• _WHAT TO PRODUCE_
Extract, from the listing that follows, each line containing the word "degrees".

• _DATASET SECTION_
= Beginning of Section =

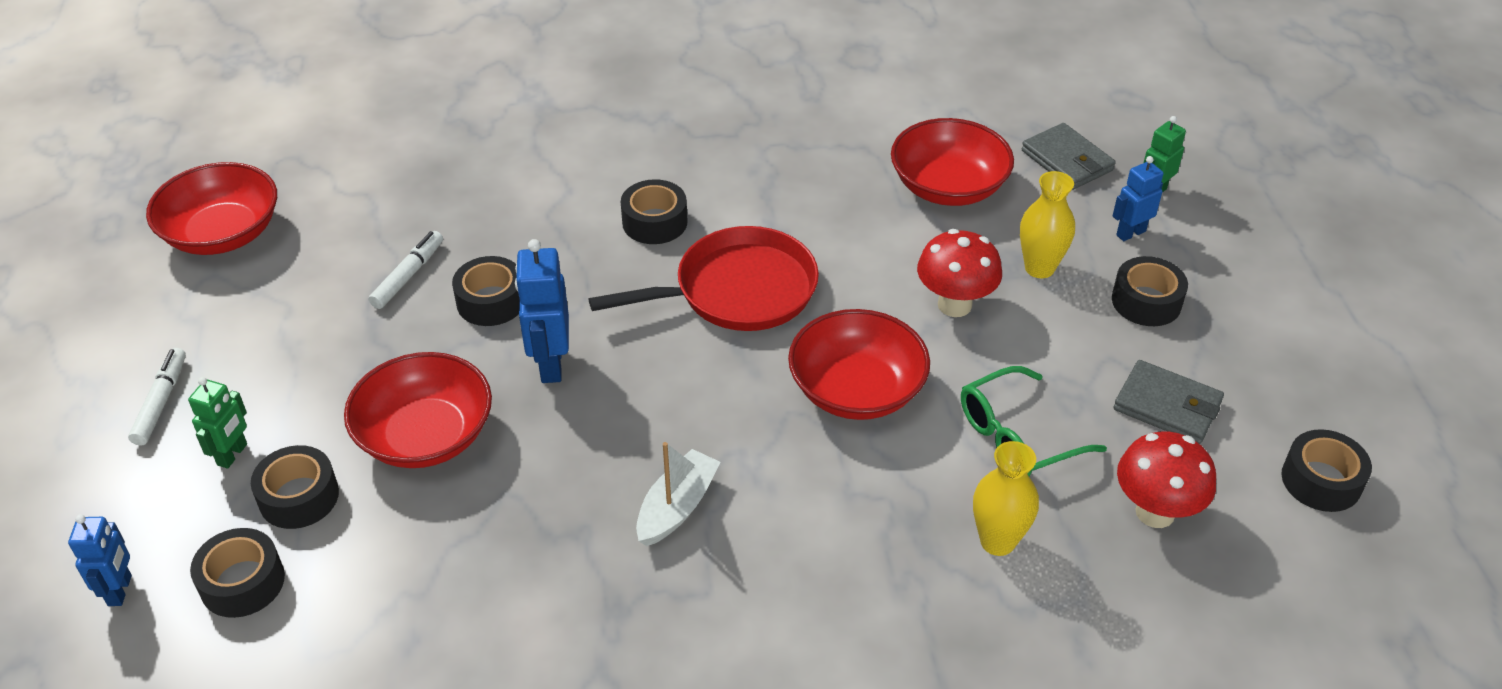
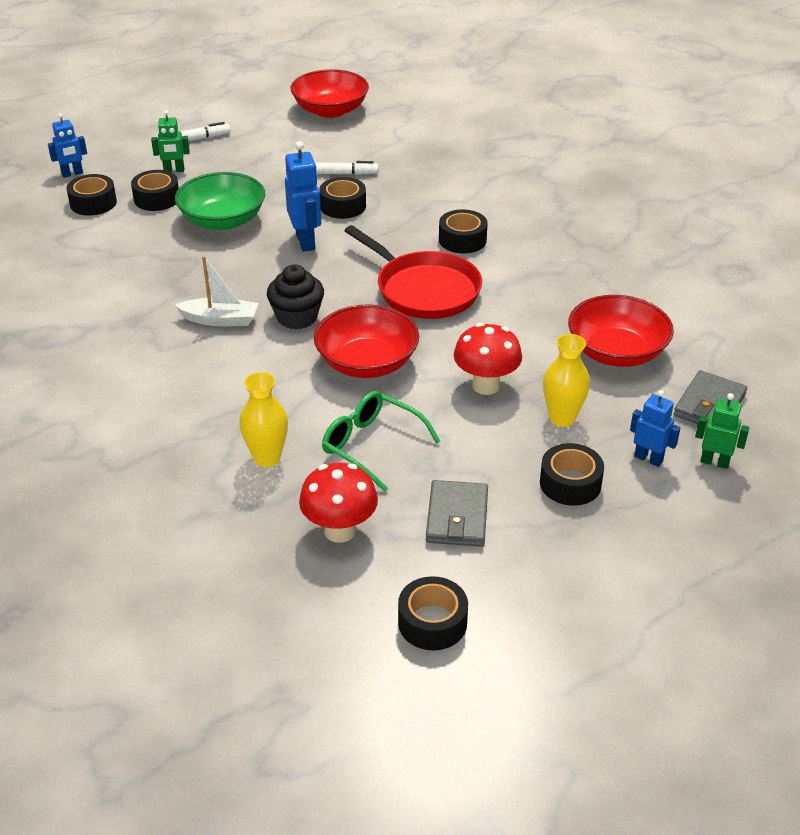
camera: 65 degrees right, 5 degrees down
(425, 436) = (223, 220): red bowl -> green bowl
(550, 364) = (306, 242): blue robot -> blue robot turned 105 degrees clockwise
(721, 426) = (297, 317): none -> black cupcake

= End of Section =

• _YOUR SOLUTION_
camera: 65 degrees right, 5 degrees down
(550, 364) = (306, 242): blue robot -> blue robot turned 105 degrees clockwise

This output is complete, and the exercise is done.